> _RECORDS PROVIDED_:
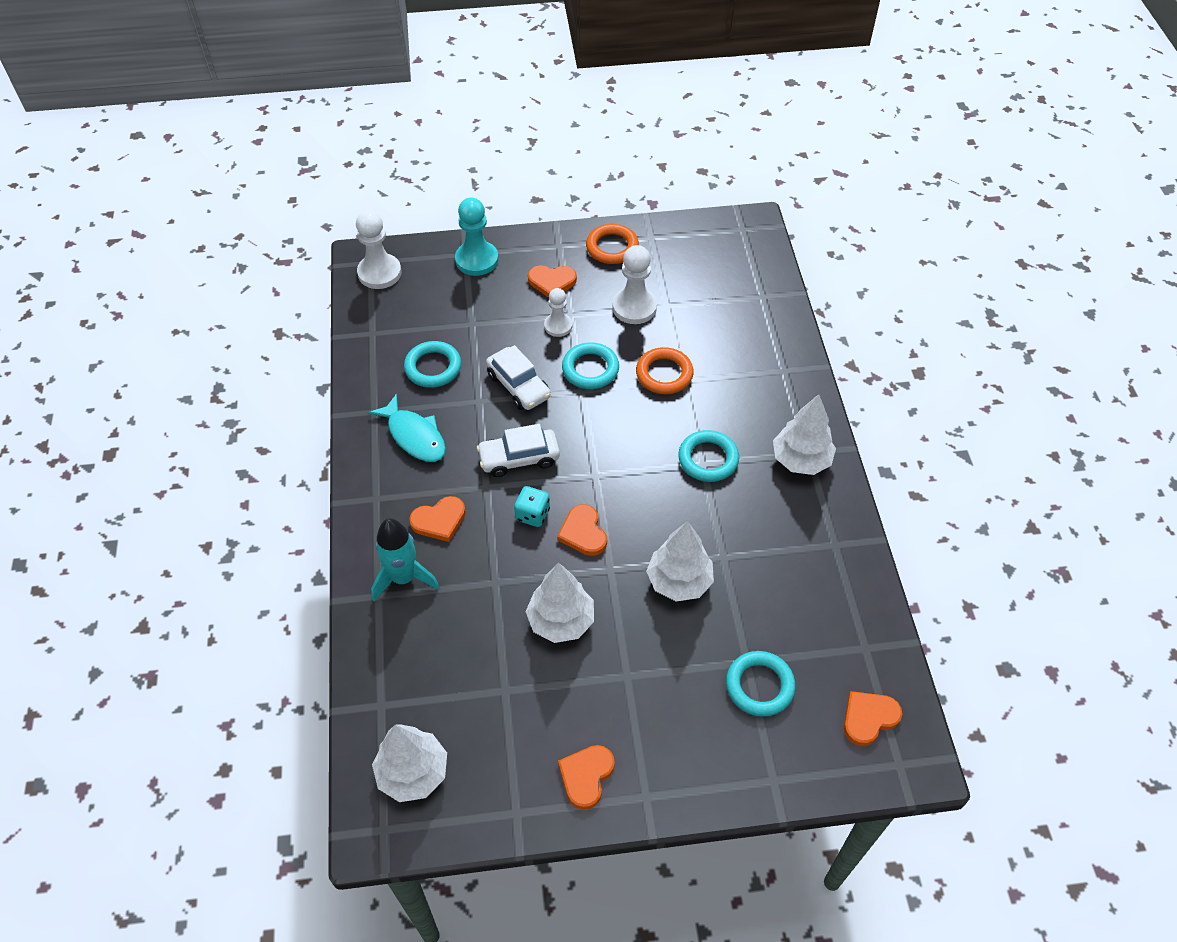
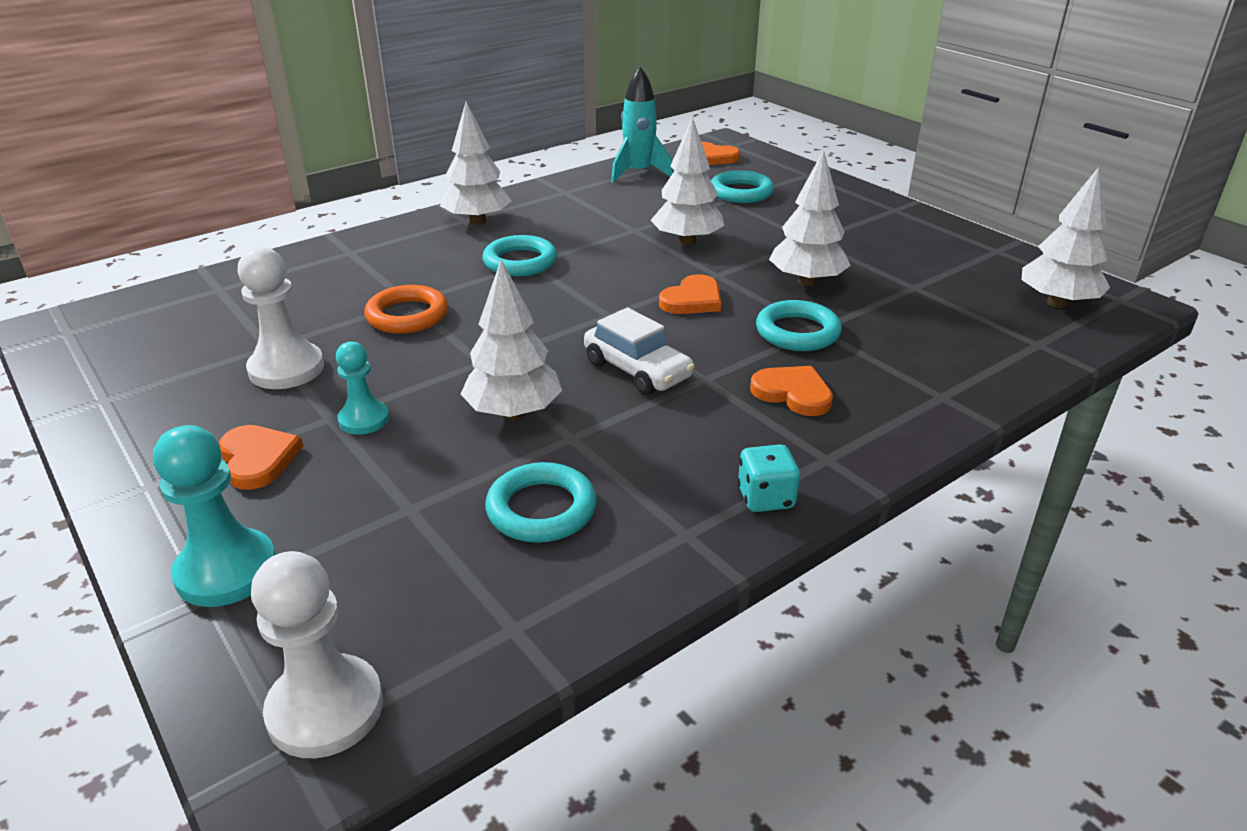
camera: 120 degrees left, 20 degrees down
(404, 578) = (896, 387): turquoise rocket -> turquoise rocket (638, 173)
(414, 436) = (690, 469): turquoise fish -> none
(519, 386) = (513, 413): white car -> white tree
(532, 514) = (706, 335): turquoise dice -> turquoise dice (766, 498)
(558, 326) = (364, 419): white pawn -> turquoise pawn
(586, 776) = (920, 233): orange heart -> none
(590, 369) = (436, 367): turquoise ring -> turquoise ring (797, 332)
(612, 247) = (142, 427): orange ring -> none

* * *

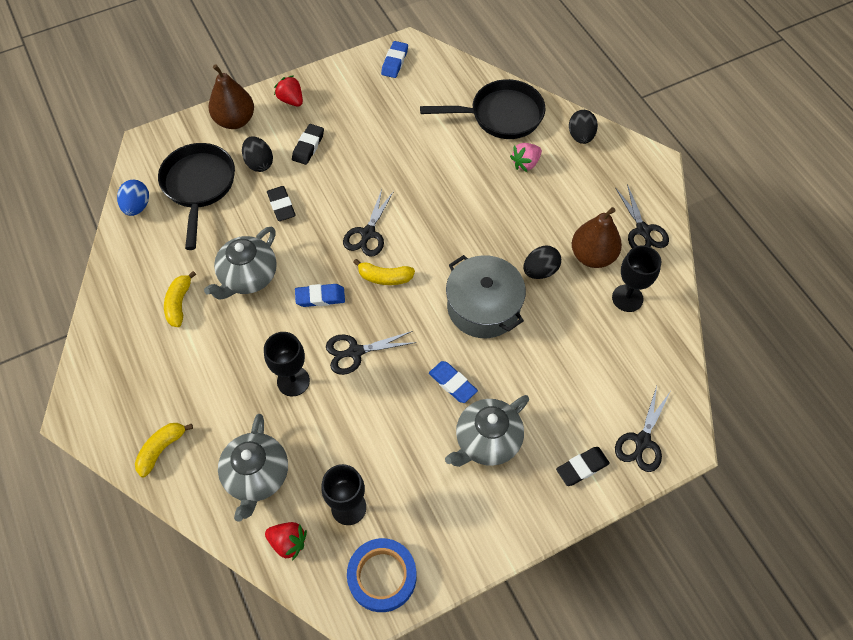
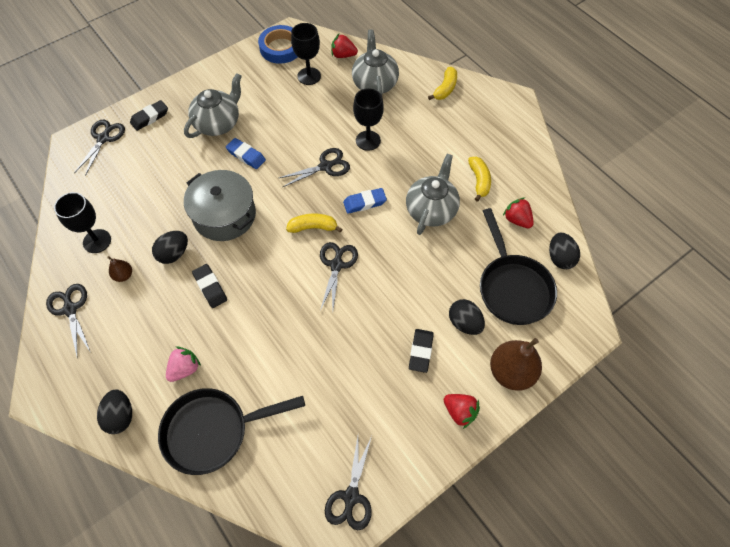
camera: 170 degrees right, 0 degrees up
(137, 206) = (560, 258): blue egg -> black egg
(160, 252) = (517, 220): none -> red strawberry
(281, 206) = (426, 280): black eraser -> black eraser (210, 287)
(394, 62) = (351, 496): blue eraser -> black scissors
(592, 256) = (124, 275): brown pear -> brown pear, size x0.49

> _ACTIVITY_: Using the entries above, repeat only the lines from the one containing "(394, 62) = (351, 496): blue" through the one containing "(592, 256) = (124, 275): brown", end lines included.

> _EXERCISE SOLUTION_:
(394, 62) = (351, 496): blue eraser -> black scissors
(592, 256) = (124, 275): brown pear -> brown pear, size x0.49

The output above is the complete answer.